Word for word, set down every line of the entries below from the line with "(380, 428) = (213, 500): turquoise" to the line with "(476, 392) = (362, 283): black", including both, and no other line.
_____
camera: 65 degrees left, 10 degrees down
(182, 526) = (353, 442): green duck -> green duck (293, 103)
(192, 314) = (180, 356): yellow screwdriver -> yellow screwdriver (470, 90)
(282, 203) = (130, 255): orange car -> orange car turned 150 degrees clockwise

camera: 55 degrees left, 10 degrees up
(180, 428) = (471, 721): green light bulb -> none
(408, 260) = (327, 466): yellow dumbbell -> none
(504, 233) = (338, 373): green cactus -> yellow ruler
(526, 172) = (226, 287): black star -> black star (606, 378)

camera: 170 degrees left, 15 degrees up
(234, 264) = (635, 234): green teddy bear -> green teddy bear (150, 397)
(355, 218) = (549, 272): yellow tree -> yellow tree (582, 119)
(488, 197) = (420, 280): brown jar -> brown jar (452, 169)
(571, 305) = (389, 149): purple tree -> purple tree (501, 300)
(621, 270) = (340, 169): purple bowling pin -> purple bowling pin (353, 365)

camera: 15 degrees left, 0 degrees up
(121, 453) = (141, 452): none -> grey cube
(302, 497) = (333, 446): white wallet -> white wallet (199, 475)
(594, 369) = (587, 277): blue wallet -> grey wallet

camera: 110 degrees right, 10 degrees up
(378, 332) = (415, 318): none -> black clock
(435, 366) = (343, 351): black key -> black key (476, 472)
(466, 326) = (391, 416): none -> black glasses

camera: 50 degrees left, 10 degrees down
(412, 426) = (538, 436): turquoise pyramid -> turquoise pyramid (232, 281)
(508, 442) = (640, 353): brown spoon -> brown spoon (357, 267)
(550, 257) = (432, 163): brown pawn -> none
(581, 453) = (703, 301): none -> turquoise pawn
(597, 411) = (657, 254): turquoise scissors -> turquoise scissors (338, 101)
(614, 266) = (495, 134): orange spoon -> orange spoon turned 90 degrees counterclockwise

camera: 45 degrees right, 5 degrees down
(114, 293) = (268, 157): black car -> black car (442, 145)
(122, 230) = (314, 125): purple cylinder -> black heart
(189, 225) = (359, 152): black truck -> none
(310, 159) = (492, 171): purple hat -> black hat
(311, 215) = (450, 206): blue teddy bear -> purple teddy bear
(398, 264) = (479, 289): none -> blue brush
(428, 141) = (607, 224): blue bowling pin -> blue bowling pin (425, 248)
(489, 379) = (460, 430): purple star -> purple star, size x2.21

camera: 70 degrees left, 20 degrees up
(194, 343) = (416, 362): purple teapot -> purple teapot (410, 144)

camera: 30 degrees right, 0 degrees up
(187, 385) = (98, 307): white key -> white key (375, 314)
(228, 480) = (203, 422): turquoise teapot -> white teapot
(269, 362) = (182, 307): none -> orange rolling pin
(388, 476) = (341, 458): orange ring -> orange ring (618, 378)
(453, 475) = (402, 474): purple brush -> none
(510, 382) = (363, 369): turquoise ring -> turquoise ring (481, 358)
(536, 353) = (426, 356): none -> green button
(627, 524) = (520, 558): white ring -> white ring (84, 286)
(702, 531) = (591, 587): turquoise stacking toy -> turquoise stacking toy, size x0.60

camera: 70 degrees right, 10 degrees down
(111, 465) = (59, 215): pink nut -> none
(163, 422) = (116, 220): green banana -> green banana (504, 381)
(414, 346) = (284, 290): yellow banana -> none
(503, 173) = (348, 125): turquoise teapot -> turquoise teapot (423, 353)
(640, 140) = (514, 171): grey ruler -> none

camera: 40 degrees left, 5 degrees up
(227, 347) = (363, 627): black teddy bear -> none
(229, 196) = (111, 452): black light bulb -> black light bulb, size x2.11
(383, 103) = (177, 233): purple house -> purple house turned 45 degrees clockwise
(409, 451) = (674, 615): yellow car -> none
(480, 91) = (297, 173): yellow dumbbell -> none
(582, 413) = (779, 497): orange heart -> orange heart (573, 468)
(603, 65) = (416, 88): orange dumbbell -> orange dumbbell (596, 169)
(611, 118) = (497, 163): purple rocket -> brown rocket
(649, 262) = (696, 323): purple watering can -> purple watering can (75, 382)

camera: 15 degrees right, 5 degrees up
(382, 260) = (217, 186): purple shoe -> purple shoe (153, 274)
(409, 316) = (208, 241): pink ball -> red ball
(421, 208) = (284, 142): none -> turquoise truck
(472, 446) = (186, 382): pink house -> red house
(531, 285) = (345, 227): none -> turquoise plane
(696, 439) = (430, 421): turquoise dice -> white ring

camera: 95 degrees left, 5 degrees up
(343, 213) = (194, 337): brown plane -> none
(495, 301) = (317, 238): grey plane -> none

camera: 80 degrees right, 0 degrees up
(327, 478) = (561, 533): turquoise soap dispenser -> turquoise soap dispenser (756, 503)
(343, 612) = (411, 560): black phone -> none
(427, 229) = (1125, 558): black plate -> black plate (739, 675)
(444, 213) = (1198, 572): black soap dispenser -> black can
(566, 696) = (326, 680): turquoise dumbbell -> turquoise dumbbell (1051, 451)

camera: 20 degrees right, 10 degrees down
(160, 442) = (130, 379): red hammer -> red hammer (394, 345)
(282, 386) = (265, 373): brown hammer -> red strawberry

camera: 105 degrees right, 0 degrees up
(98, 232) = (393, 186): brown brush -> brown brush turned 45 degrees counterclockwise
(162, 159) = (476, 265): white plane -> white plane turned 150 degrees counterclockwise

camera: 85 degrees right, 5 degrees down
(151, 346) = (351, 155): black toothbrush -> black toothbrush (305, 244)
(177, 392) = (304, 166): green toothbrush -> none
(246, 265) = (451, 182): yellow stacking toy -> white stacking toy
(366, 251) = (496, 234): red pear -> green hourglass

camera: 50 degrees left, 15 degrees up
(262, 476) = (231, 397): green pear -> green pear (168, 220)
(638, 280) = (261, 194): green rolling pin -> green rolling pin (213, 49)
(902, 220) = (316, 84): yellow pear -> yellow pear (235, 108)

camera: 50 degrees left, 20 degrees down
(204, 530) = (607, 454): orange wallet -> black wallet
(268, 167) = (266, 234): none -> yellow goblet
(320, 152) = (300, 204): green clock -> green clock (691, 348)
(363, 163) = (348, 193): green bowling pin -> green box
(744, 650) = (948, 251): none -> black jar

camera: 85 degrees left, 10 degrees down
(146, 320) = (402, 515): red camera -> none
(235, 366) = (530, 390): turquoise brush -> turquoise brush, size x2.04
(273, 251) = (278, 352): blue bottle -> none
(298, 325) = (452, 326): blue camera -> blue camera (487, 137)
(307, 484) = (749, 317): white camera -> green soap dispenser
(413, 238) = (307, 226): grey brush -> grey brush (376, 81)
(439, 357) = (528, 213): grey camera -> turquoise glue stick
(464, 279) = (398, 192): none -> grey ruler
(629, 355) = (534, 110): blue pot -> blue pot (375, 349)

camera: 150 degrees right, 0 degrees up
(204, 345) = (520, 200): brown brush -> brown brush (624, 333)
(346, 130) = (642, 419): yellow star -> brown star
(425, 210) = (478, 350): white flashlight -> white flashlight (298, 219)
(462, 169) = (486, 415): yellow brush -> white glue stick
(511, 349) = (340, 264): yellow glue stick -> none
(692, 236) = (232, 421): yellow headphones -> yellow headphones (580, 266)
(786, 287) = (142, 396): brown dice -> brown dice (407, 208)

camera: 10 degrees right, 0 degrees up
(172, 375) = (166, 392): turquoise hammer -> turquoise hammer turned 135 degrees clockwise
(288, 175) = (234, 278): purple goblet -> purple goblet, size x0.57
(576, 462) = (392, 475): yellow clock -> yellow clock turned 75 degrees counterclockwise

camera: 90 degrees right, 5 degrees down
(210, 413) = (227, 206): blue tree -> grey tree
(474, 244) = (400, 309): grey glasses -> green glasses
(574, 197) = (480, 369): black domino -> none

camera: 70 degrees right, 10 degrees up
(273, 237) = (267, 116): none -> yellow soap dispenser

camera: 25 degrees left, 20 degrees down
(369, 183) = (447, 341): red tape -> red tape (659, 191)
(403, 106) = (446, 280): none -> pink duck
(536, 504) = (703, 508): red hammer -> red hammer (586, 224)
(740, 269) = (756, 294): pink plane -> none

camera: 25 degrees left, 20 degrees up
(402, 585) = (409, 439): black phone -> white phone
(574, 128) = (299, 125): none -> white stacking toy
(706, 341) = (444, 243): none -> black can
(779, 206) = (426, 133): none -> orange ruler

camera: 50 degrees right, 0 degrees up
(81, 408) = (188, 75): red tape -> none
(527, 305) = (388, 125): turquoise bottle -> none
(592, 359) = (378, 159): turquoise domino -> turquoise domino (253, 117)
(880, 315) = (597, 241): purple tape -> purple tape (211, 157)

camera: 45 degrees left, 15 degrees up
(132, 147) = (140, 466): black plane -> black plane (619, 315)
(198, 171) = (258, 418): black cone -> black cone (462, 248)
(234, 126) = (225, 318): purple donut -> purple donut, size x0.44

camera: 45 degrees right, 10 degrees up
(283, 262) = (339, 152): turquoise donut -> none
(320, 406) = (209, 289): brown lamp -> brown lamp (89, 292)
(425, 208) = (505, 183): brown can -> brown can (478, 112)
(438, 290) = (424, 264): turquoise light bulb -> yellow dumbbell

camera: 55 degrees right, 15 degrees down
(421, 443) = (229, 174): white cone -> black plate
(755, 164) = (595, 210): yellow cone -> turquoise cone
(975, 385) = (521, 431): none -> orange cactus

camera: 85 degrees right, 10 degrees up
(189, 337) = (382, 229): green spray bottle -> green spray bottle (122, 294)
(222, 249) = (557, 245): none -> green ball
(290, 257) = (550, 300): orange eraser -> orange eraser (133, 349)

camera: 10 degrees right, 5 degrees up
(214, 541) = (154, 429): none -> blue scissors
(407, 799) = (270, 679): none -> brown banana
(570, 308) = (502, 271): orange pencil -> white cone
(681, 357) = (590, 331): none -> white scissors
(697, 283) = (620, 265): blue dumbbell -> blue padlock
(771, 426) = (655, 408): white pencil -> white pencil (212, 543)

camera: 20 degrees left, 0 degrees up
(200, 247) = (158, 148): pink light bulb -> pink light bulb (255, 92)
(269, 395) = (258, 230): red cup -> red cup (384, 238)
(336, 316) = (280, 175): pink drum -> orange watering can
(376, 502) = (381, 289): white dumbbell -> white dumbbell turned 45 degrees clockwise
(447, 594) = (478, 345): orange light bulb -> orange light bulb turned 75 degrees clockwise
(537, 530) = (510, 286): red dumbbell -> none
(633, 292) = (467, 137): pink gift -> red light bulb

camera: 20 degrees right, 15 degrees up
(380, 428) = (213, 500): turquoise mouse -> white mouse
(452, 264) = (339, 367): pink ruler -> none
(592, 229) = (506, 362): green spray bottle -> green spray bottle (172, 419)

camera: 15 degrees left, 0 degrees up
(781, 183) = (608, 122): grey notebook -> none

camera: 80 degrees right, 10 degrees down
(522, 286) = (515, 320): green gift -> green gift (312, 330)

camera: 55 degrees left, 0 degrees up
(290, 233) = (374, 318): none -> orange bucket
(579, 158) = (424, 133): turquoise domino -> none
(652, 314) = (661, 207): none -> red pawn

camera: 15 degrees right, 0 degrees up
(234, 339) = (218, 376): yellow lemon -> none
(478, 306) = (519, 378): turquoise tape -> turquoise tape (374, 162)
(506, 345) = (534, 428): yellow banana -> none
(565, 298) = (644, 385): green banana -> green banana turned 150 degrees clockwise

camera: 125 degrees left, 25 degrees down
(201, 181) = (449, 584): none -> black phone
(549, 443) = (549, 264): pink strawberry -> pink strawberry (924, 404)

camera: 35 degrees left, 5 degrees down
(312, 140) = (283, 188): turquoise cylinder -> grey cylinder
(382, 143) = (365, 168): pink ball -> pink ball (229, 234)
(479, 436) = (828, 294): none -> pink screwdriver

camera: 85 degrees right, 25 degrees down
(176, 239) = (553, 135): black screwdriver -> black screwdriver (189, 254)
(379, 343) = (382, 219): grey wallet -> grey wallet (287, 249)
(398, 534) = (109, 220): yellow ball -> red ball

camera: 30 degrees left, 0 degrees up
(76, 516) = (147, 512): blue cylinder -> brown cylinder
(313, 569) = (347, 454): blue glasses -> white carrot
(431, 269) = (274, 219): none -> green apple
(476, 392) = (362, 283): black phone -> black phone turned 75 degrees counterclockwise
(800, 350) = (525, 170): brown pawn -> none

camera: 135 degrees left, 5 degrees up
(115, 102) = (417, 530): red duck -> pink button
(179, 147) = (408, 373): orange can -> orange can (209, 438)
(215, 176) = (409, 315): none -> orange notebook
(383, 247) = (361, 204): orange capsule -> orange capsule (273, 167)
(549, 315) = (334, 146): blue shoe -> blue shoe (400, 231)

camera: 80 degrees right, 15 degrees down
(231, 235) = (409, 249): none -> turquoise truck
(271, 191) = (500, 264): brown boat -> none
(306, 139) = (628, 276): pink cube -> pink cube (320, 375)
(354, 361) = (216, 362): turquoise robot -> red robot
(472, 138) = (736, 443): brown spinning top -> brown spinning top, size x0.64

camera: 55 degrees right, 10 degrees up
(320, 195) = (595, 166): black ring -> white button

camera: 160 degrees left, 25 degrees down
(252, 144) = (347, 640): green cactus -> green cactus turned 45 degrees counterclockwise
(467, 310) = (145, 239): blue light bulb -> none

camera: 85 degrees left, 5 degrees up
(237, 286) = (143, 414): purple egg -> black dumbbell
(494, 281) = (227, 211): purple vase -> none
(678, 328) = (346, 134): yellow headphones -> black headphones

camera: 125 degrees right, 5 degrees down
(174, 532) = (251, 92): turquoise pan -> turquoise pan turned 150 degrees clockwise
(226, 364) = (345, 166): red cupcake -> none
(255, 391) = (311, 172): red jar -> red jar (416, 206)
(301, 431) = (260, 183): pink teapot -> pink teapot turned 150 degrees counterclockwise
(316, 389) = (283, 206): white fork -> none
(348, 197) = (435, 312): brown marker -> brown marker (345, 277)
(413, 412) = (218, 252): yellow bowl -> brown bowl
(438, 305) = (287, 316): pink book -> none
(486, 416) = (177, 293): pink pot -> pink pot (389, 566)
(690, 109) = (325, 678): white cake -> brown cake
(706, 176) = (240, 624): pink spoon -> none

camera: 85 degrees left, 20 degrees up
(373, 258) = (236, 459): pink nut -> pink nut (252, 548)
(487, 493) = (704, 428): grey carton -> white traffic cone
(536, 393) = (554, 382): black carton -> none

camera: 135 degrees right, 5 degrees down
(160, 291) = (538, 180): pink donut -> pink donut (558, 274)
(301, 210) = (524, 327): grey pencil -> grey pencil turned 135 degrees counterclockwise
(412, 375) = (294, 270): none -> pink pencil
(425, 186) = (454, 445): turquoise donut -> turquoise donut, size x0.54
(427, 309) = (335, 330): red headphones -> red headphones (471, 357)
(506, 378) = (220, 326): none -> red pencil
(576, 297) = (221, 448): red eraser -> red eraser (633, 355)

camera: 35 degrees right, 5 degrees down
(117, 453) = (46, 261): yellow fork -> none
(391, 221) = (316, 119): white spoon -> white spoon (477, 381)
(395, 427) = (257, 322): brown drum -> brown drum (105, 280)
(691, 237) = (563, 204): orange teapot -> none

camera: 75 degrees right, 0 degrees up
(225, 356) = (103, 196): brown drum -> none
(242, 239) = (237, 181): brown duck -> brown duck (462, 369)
_____
◆ Written answer
(380, 428) = (213, 500): turquoise mouse -> white mouse
(452, 264) = (339, 367): pink ruler -> none
(592, 229) = (506, 362): green spray bottle -> green spray bottle (172, 419)

camera: 15 degrees left, 0 degrees up
(781, 183) = (608, 122): grey notebook -> none

camera: 80 degrees right, 10 degrees down
(522, 286) = (515, 320): green gift -> green gift (312, 330)

camera: 55 degrees left, 0 degrees up
(290, 233) = (374, 318): none -> orange bucket
(579, 158) = (424, 133): turquoise domino -> none
(652, 314) = (661, 207): none -> red pawn

camera: 15 degrees right, 0 degrees up
(234, 339) = (218, 376): yellow lemon -> none
(478, 306) = (519, 378): turquoise tape -> turquoise tape (374, 162)
(506, 345) = (534, 428): yellow banana -> none
(565, 298) = (644, 385): green banana -> green banana turned 150 degrees clockwise

camera: 125 degrees left, 25 degrees down
(201, 181) = (449, 584): none -> black phone
(549, 443) = (549, 264): pink strawberry -> pink strawberry (924, 404)

camera: 35 degrees left, 5 degrees down
(312, 140) = (283, 188): turquoise cylinder -> grey cylinder
(382, 143) = (365, 168): pink ball -> pink ball (229, 234)
(479, 436) = (828, 294): none -> pink screwdriver

camera: 85 degrees right, 25 degrees down
(176, 239) = (553, 135): black screwdriver -> black screwdriver (189, 254)
(379, 343) = (382, 219): grey wallet -> grey wallet (287, 249)
(398, 534) = (109, 220): yellow ball -> red ball

camera: 30 degrees left, 0 degrees up
(76, 516) = (147, 512): blue cylinder -> brown cylinder
(313, 569) = (347, 454): blue glasses -> white carrot
(431, 269) = (274, 219): none -> green apple
(476, 392) = (362, 283): black phone -> black phone turned 75 degrees counterclockwise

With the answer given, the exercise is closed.